◆ SUPPLIED RECORDS:
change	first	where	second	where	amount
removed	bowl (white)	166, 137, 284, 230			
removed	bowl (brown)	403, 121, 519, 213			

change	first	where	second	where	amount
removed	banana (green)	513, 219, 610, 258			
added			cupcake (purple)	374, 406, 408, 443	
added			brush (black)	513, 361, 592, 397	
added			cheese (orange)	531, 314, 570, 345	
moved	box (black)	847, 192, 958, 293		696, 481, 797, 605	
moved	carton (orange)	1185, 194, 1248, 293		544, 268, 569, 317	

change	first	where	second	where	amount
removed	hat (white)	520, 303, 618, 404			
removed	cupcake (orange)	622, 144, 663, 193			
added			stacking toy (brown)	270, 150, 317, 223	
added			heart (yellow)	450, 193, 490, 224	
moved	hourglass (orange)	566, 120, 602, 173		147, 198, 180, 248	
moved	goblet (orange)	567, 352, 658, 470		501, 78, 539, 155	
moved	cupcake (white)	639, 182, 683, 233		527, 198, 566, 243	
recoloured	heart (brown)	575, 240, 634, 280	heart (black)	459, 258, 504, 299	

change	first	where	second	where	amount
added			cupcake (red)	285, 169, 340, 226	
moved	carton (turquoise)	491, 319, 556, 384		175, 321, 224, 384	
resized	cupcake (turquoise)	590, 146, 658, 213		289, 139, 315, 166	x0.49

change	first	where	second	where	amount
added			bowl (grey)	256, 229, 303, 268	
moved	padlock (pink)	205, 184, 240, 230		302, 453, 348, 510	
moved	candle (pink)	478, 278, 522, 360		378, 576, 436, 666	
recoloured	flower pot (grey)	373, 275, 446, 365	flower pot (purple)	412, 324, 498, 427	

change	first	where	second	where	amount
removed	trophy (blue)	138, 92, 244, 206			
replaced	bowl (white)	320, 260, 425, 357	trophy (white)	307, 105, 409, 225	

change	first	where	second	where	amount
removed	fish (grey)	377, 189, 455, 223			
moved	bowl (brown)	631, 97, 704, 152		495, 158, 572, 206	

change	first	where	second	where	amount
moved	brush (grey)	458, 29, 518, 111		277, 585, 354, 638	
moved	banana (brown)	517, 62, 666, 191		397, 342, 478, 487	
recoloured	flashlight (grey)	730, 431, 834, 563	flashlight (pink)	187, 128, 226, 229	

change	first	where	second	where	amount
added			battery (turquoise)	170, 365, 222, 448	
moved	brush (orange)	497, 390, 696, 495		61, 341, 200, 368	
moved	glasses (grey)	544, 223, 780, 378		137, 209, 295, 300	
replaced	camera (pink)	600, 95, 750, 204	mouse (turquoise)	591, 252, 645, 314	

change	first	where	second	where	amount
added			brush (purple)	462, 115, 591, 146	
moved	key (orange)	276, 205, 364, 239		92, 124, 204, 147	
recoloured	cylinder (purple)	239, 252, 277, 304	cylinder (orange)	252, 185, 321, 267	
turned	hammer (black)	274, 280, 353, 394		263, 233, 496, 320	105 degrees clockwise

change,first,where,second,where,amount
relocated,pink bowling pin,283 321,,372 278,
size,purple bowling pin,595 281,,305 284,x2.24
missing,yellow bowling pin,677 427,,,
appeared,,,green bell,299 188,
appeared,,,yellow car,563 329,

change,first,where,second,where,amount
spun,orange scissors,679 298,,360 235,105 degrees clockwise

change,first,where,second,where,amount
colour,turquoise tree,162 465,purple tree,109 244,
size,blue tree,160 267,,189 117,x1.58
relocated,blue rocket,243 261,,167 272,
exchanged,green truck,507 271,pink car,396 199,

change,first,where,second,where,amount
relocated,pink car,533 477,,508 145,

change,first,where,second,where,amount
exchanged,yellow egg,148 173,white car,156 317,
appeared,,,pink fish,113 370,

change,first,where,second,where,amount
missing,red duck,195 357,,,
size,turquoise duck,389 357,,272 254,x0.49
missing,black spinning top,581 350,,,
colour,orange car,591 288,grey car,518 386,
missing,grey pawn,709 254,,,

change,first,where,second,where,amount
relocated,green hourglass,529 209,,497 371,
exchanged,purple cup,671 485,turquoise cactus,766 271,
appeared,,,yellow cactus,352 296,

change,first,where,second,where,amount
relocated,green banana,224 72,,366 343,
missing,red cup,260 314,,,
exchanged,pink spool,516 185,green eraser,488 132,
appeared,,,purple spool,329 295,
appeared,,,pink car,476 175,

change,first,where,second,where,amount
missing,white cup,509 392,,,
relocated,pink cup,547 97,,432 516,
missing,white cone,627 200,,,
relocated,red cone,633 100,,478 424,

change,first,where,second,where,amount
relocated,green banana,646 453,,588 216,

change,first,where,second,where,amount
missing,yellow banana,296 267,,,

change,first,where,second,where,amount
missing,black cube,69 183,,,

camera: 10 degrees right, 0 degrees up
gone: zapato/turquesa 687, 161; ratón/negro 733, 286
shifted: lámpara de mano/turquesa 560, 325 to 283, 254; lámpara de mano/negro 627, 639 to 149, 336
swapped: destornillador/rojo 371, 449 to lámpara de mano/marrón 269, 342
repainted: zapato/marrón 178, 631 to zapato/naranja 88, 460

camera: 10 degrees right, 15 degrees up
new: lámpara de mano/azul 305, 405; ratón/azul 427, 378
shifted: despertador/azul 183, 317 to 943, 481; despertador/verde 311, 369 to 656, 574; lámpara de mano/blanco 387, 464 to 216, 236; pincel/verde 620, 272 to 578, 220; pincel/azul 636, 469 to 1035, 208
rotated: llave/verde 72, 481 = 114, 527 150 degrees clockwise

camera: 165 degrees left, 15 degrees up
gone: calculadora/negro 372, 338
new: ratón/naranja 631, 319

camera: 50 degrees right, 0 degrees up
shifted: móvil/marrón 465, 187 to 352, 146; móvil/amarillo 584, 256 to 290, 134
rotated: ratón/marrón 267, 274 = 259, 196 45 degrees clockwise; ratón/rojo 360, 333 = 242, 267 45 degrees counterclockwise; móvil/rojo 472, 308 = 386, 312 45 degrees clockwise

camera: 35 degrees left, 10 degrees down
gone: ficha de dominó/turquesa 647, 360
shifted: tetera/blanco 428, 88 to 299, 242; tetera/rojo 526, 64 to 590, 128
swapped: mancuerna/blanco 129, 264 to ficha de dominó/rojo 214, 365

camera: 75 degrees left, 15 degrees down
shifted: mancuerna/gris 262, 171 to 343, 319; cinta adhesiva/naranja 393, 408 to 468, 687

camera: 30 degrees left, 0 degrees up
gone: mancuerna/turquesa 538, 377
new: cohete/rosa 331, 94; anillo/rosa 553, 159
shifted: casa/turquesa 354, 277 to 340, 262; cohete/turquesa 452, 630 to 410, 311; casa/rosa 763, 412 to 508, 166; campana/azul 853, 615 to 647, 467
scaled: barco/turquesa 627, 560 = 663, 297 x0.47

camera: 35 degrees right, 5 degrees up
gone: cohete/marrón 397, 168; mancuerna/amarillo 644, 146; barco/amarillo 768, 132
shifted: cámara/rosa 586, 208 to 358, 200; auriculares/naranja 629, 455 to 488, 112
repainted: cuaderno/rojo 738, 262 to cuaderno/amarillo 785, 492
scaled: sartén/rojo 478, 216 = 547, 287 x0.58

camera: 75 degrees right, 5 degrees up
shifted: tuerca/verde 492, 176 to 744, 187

◆ ASSIGNED TASK:
Starting from the first line of the records above, retype each line exactly up to and including the one that contains "137, 284, 230", and nothing more.

◆ TASK RESULT:
change	first	where	second	where	amount
removed	bowl (white)	166, 137, 284, 230			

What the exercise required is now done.